Collected data entries:
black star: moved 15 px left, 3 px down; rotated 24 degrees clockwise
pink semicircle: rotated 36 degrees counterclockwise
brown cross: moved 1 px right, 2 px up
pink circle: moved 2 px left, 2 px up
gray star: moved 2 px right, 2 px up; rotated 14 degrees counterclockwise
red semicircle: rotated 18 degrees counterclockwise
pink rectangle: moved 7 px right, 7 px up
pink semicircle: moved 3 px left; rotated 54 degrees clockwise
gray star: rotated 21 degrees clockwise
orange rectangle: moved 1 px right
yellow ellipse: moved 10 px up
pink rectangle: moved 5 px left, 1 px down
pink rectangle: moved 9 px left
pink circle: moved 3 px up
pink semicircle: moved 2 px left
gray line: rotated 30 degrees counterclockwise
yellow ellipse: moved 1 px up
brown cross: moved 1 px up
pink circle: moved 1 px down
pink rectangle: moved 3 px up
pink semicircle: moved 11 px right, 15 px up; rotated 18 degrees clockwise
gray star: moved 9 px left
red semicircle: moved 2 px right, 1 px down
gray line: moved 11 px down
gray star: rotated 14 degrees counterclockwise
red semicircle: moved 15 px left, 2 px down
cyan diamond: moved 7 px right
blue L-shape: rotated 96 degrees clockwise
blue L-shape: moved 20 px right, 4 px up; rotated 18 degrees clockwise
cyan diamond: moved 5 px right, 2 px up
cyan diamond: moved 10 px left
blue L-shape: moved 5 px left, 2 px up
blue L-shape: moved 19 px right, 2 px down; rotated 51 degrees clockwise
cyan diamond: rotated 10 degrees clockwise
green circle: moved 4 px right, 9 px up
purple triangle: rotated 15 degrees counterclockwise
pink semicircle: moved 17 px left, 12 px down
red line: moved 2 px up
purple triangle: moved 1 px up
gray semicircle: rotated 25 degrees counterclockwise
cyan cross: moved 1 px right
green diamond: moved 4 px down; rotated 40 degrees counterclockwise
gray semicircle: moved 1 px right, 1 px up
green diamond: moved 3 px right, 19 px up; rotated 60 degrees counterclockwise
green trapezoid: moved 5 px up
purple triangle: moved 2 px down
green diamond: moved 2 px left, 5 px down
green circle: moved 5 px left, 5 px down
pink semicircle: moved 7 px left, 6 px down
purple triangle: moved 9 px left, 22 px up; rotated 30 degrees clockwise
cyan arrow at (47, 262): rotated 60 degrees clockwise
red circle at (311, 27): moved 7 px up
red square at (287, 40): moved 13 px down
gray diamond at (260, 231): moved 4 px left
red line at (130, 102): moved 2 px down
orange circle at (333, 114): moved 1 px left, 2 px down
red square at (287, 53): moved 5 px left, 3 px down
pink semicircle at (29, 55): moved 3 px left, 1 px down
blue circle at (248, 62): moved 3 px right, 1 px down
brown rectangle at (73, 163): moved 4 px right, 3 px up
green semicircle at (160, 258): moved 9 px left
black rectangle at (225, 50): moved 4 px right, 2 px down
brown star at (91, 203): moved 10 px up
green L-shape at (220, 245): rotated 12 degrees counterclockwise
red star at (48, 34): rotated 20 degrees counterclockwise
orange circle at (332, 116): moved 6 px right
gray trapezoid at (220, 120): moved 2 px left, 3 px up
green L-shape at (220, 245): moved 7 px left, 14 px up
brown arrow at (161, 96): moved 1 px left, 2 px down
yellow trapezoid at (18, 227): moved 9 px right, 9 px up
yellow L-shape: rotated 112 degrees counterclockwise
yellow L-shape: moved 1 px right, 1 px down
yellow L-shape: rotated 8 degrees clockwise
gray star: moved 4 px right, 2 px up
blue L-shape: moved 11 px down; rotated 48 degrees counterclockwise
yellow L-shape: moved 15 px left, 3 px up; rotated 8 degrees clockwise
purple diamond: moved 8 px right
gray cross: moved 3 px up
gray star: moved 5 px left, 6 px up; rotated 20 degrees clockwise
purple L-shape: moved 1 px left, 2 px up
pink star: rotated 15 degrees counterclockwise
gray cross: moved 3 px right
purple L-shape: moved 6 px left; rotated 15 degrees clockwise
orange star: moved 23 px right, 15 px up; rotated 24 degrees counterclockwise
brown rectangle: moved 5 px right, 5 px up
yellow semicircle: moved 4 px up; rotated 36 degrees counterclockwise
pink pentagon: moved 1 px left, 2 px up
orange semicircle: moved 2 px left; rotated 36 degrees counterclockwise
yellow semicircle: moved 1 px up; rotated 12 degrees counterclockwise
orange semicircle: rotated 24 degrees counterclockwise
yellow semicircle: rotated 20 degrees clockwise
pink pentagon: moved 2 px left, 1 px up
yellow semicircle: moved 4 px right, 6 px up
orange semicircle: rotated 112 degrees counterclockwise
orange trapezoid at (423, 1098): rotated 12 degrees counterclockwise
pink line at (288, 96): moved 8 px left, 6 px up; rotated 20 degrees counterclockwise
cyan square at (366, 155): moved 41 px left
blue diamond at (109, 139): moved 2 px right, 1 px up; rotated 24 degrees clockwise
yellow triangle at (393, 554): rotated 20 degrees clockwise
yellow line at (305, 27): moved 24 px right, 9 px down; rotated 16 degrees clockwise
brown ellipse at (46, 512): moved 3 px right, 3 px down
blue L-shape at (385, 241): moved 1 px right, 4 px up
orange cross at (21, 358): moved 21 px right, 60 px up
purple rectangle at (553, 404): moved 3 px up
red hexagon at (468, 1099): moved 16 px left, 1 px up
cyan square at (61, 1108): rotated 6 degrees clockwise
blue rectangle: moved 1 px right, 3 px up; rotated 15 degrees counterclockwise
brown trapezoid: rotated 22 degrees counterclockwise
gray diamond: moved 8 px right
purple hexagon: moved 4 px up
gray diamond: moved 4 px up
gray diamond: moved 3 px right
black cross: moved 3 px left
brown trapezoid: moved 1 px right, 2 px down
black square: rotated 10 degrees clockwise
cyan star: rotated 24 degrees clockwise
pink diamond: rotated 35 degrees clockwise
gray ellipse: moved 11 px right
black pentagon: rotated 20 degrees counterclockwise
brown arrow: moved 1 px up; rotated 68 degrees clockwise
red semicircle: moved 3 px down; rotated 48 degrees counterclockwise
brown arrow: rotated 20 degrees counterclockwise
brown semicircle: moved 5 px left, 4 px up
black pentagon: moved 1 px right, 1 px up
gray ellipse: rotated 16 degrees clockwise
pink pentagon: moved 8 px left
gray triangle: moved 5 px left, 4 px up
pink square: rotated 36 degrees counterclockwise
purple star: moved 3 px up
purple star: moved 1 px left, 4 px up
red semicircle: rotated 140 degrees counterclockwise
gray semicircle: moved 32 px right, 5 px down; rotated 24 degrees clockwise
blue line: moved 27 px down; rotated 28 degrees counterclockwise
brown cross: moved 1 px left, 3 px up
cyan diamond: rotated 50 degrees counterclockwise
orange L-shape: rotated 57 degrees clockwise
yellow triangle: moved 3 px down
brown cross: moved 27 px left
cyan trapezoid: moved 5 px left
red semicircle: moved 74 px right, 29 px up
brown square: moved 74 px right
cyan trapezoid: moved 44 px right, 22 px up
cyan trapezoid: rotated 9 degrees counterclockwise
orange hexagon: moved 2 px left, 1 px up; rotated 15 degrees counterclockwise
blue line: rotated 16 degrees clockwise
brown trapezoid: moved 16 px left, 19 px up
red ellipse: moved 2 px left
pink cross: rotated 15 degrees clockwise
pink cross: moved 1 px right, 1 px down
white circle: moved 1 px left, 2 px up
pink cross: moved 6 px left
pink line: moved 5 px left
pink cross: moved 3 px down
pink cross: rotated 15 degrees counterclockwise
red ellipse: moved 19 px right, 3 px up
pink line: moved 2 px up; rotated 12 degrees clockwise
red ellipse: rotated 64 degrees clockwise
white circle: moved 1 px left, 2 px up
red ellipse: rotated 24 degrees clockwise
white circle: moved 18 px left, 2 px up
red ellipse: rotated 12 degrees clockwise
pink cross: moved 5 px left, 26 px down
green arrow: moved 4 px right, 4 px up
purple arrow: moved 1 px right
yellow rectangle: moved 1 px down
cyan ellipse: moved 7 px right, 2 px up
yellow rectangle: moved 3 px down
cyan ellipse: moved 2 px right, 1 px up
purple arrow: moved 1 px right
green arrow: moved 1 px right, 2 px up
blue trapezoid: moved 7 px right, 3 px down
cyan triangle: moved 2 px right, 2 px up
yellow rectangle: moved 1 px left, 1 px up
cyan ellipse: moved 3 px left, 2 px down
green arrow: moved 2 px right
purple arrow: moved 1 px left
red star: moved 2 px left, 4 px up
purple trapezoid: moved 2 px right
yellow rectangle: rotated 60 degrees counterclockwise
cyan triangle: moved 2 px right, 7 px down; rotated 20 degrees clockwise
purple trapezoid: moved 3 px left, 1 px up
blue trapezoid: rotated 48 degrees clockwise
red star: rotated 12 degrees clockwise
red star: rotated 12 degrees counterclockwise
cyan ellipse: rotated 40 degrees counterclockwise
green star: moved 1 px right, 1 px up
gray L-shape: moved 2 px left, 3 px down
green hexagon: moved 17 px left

Problem details | Update the material from its first line through the line with "cyan diamond: moved 5 px right, 2 px up", replacing "counterclockwise" with "anticlockwise" and keeping everything else the same.

Response |
black star: moved 15 px left, 3 px down; rotated 24 degrees clockwise
pink semicircle: rotated 36 degrees anticlockwise
brown cross: moved 1 px right, 2 px up
pink circle: moved 2 px left, 2 px up
gray star: moved 2 px right, 2 px up; rotated 14 degrees anticlockwise
red semicircle: rotated 18 degrees anticlockwise
pink rectangle: moved 7 px right, 7 px up
pink semicircle: moved 3 px left; rotated 54 degrees clockwise
gray star: rotated 21 degrees clockwise
orange rectangle: moved 1 px right
yellow ellipse: moved 10 px up
pink rectangle: moved 5 px left, 1 px down
pink rectangle: moved 9 px left
pink circle: moved 3 px up
pink semicircle: moved 2 px left
gray line: rotated 30 degrees anticlockwise
yellow ellipse: moved 1 px up
brown cross: moved 1 px up
pink circle: moved 1 px down
pink rectangle: moved 3 px up
pink semicircle: moved 11 px right, 15 px up; rotated 18 degrees clockwise
gray star: moved 9 px left
red semicircle: moved 2 px right, 1 px down
gray line: moved 11 px down
gray star: rotated 14 degrees anticlockwise
red semicircle: moved 15 px left, 2 px down
cyan diamond: moved 7 px right
blue L-shape: rotated 96 degrees clockwise
blue L-shape: moved 20 px right, 4 px up; rotated 18 degrees clockwise
cyan diamond: moved 5 px right, 2 px up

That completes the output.